— start —

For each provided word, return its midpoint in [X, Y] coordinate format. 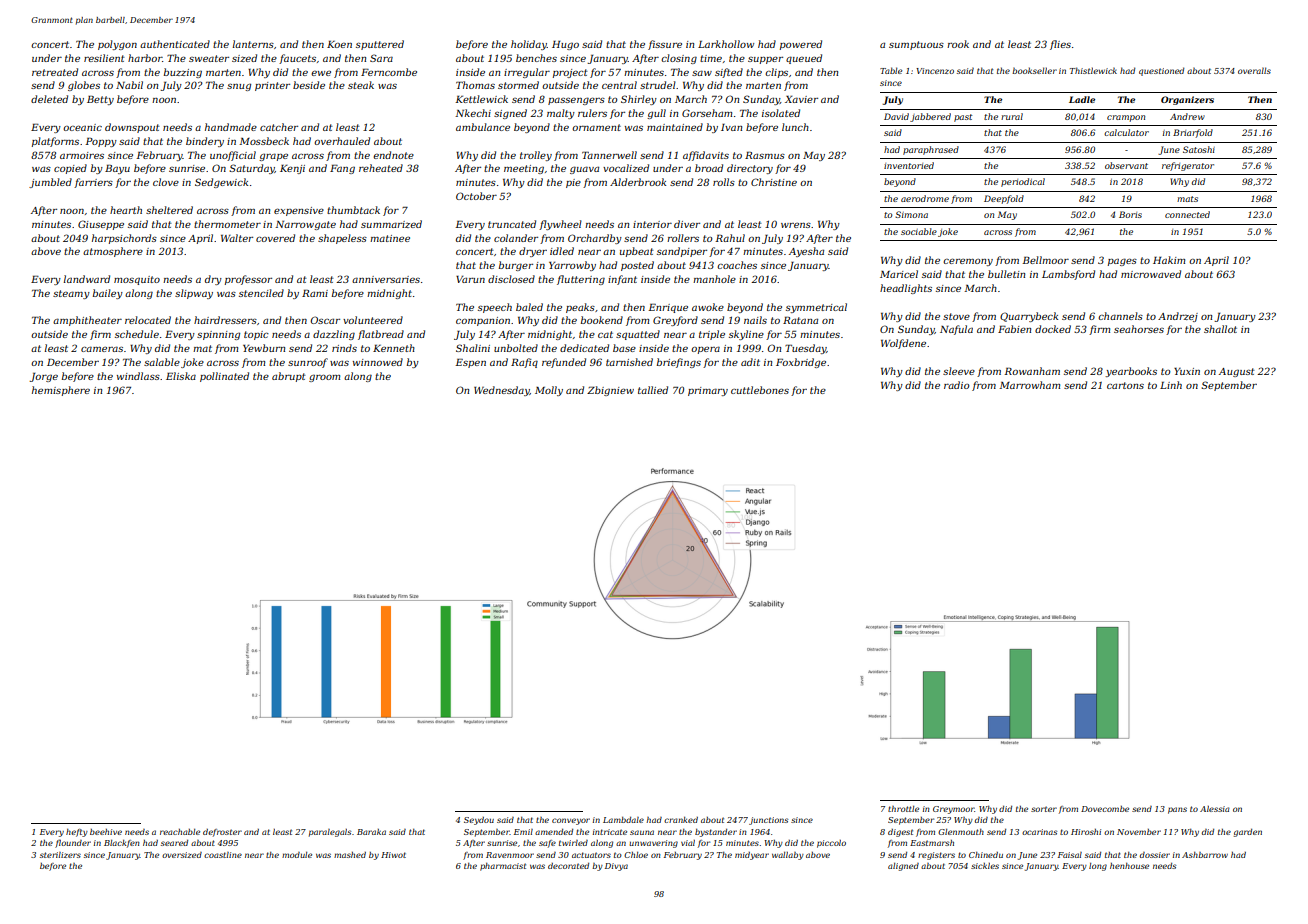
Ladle [1082, 99]
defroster [222, 833]
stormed [518, 85]
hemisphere [61, 391]
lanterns [253, 44]
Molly [549, 391]
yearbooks [1131, 372]
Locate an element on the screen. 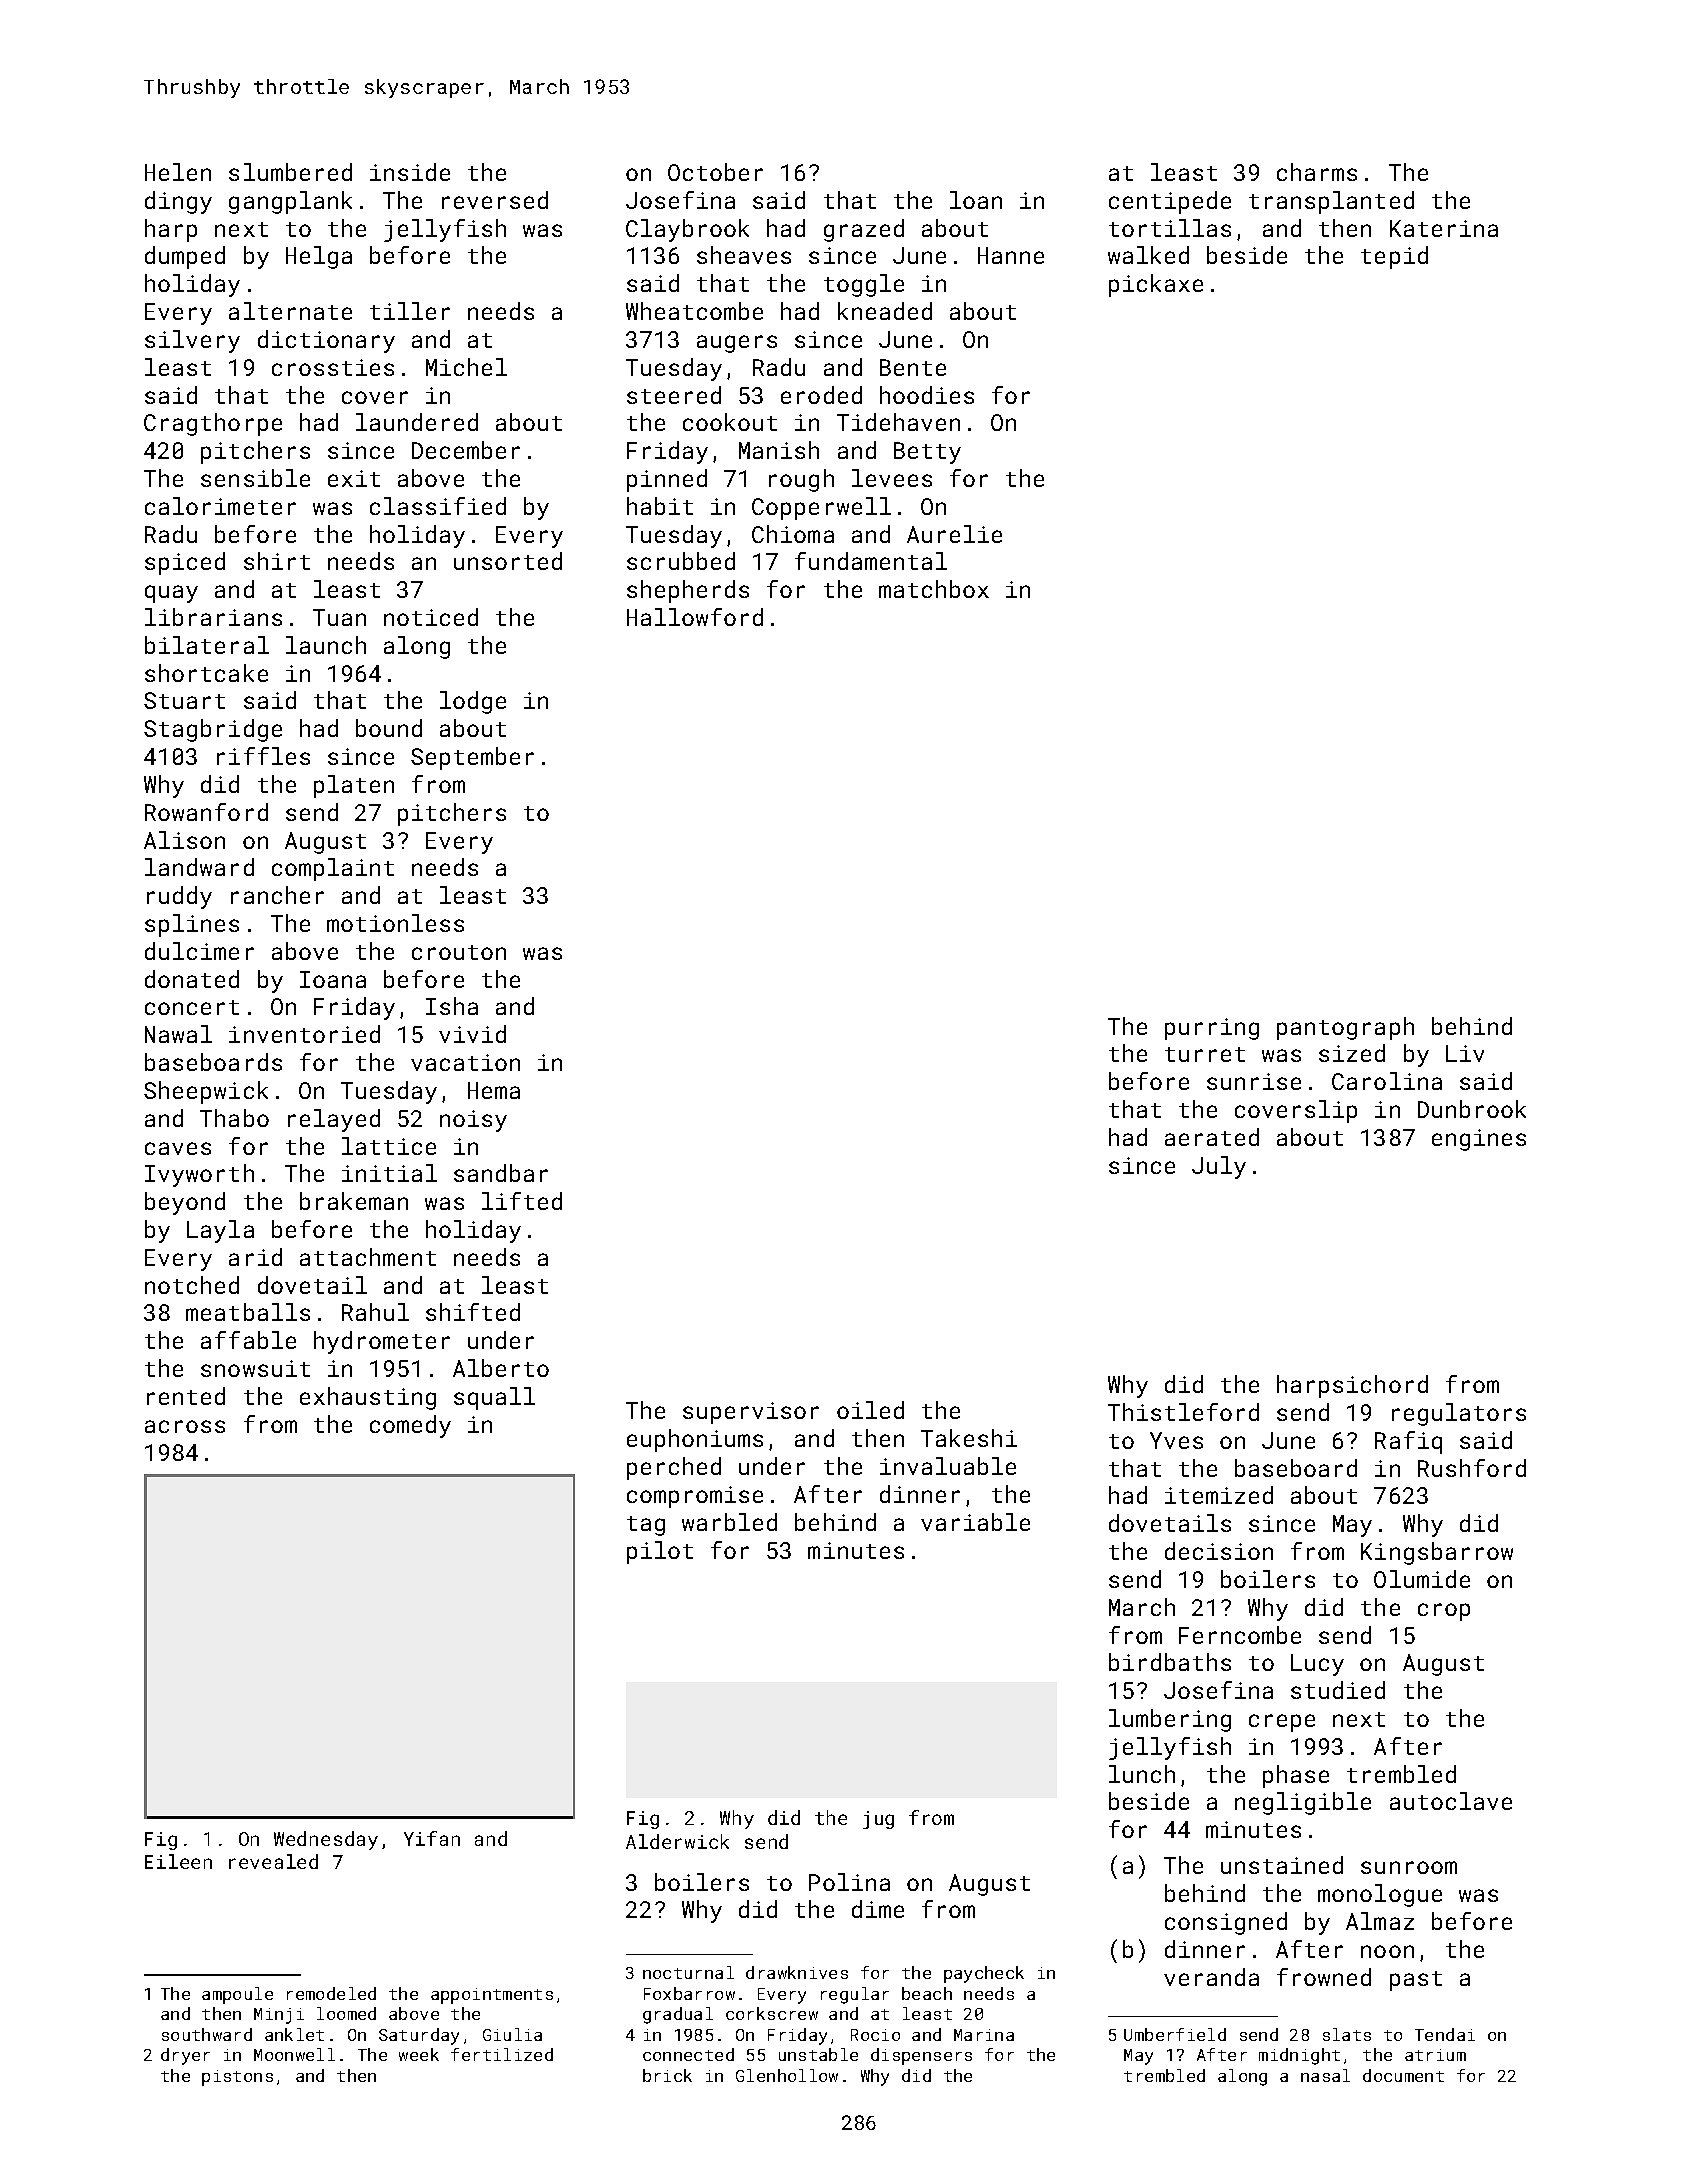 This screenshot has width=1683, height=2178. pantograph is located at coordinates (1345, 1028).
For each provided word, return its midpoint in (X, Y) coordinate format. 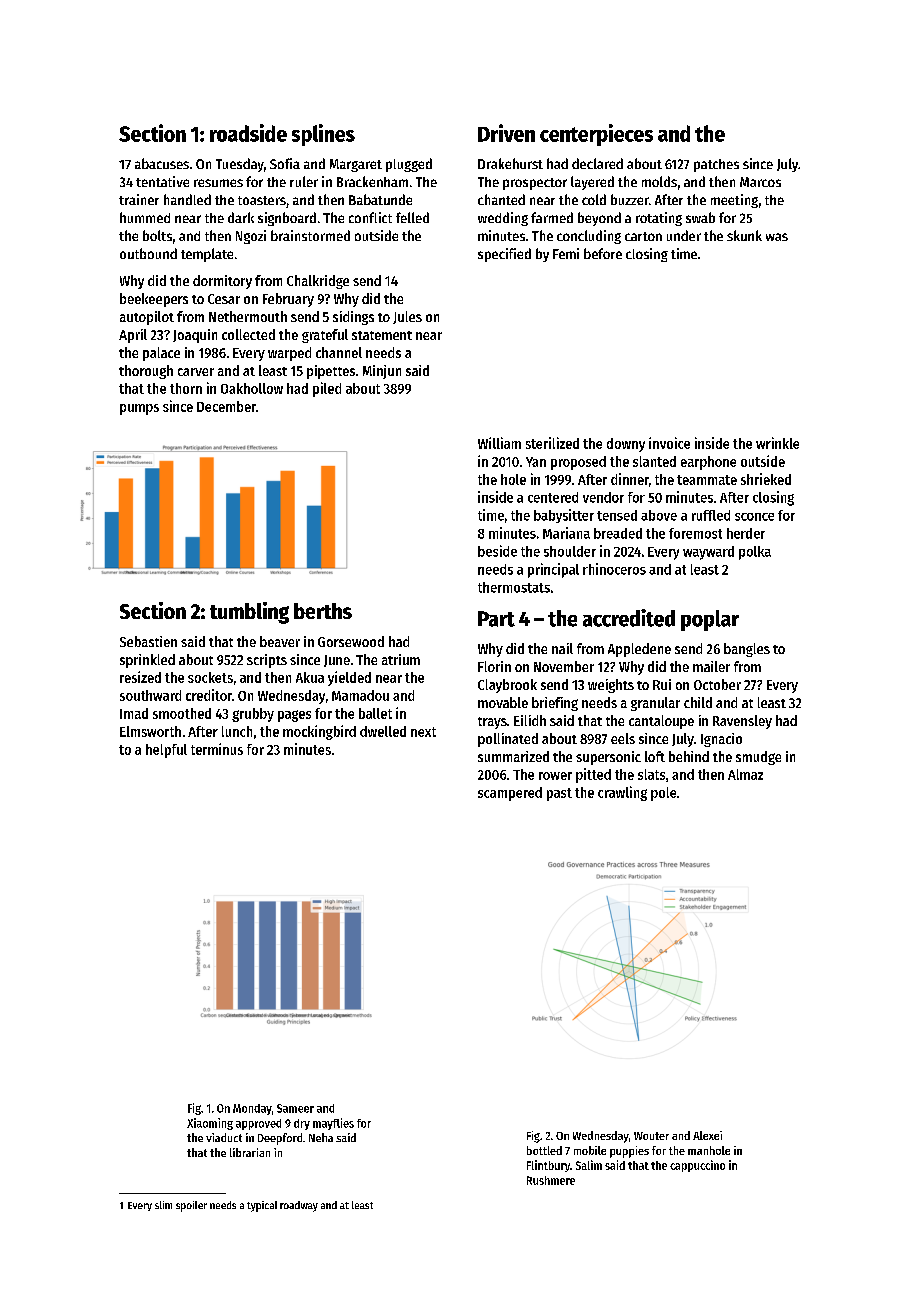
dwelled (383, 731)
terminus (217, 749)
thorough (146, 372)
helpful (166, 751)
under (684, 235)
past (559, 794)
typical (262, 1206)
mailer (711, 666)
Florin (494, 666)
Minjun (382, 372)
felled (412, 217)
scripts (267, 661)
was (777, 237)
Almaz (745, 774)
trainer (139, 199)
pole (663, 794)
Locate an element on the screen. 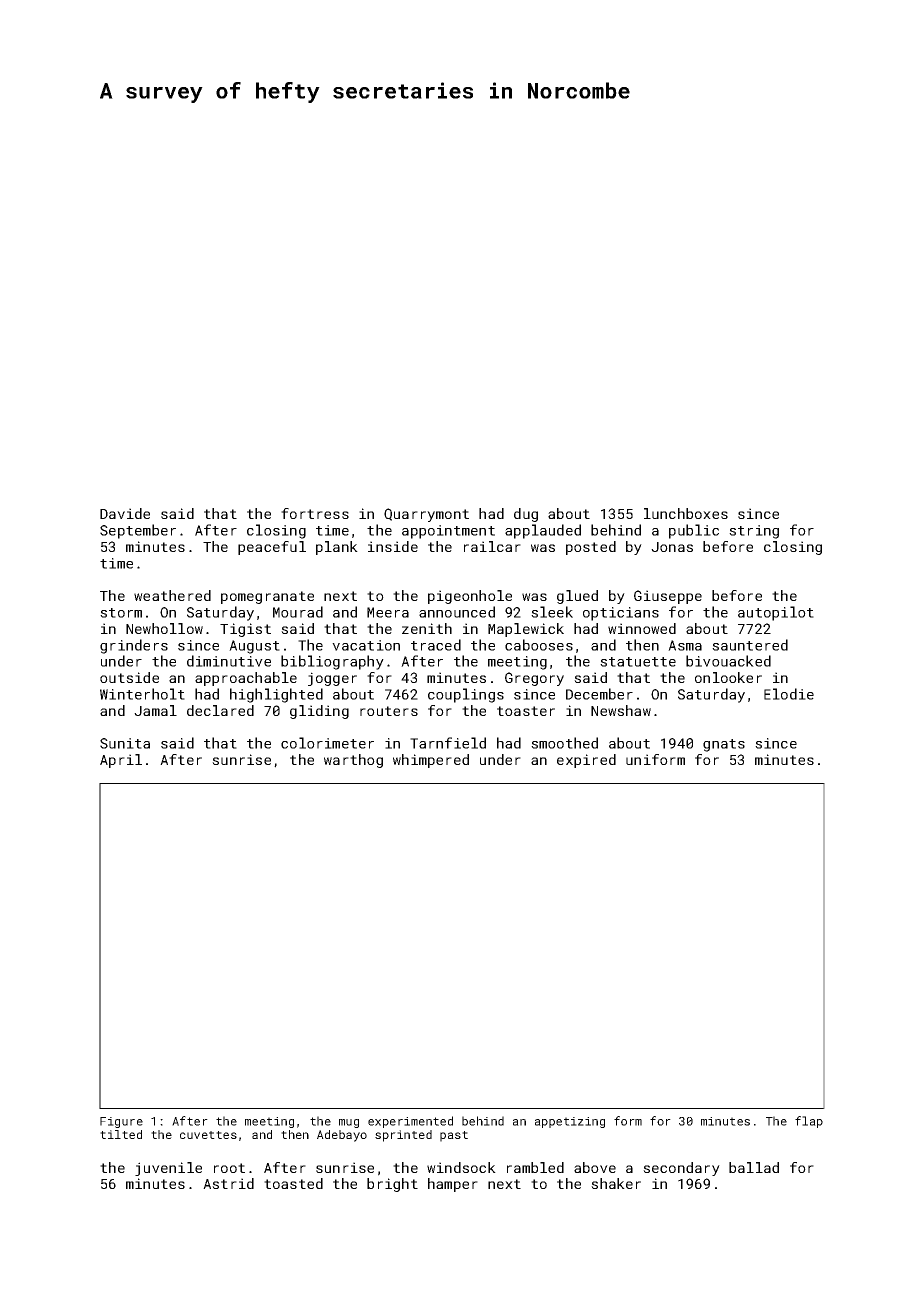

— end —

**Problem description:**
Please recast everything from the line containing "thorough (146, 372)" down to the end of the records as a numbered list, skipping blank lines and leaving the pictures out of the answer.

**Answer for this exercise:**
1. thorough (146, 372)
2. helpful (166, 751)
3. under (684, 235)
4. past (559, 794)
5. typical (262, 1206)
6. mailer (711, 666)
7. Florin (494, 666)
8. Minjun (382, 372)
9. felled (412, 217)
10. scripts (267, 661)
11. was (777, 237)
12. Almaz (745, 774)
13. trainer (139, 199)
14. pole (663, 794)
15. Locate an element on the screen. 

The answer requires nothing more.